To do: From the entries that follow, reproduce exactly and only the lines from the line with "KEYS1 pin K1: D5 -> D3" to the line with "TFT2 pin SDI: D8 -> D7", endpoints included.

[[ Supplied data, beginning ]]

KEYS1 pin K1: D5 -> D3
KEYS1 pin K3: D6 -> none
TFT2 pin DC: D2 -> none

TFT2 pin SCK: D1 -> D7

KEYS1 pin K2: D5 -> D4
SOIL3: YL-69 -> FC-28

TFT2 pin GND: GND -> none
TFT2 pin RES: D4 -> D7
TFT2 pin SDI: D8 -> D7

[[ Supplied data, end ]]
[[ Supplied data, beginning ]]

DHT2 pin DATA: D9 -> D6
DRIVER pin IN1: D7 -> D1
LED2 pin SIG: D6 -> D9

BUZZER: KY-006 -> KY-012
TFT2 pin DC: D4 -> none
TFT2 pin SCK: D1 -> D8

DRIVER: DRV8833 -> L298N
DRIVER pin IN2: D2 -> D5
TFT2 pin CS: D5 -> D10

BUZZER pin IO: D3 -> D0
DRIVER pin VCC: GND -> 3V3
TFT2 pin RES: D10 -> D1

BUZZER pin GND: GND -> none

[[ Supplied data, end ]]
[[ Supplied data, beginning ]]

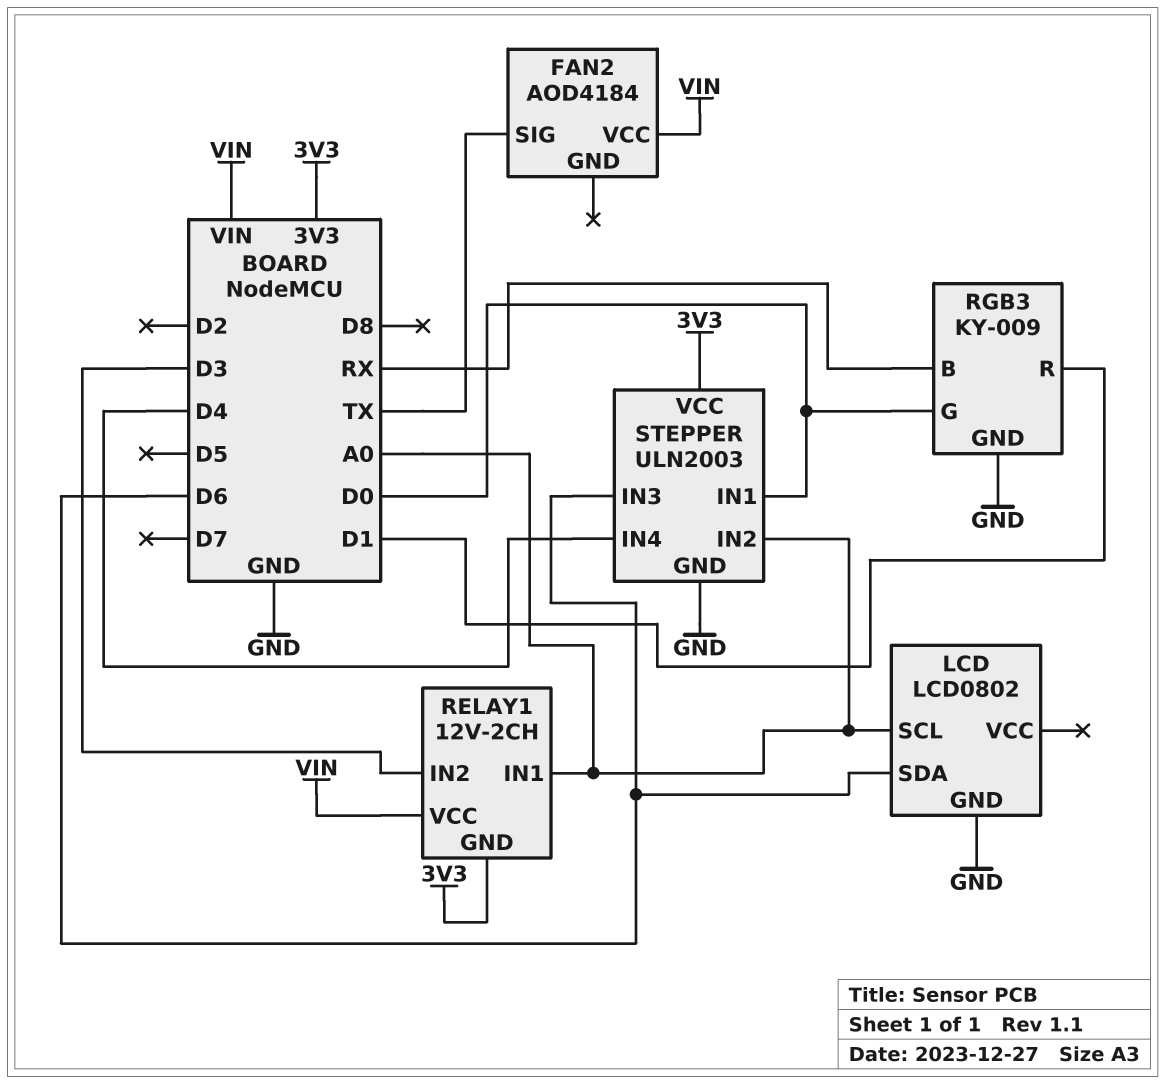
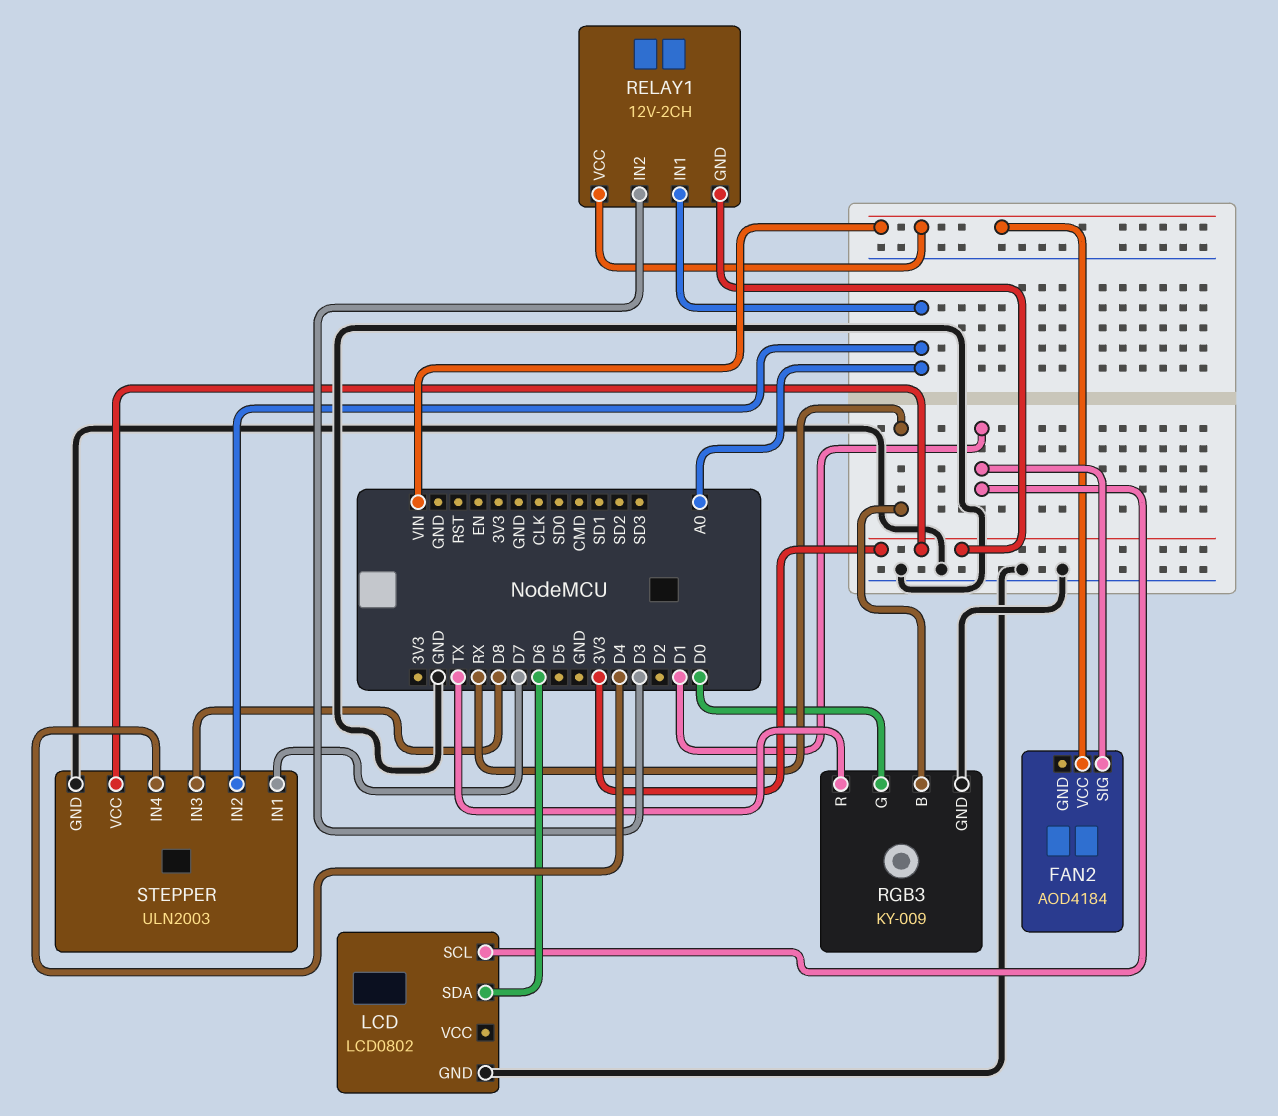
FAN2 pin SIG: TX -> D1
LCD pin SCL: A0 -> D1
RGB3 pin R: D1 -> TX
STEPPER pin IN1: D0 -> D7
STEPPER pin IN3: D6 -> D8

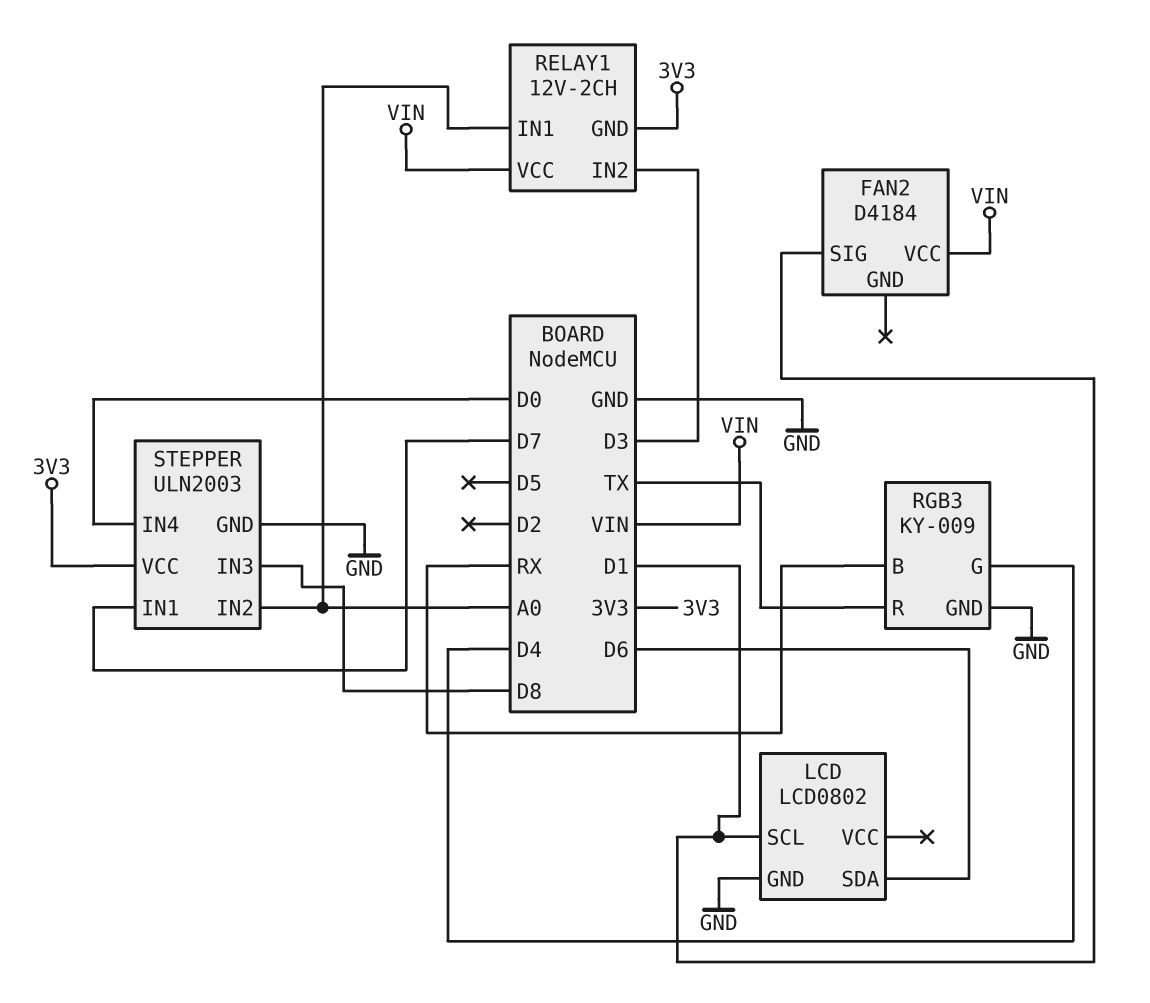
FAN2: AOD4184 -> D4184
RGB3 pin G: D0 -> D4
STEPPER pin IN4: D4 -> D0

[[ Supplied data, end ]]

Response area:
KEYS1 pin K1: D5 -> D3
KEYS1 pin K3: D6 -> none
TFT2 pin DC: D2 -> none

TFT2 pin SCK: D1 -> D7

KEYS1 pin K2: D5 -> D4
SOIL3: YL-69 -> FC-28

TFT2 pin GND: GND -> none
TFT2 pin RES: D4 -> D7
TFT2 pin SDI: D8 -> D7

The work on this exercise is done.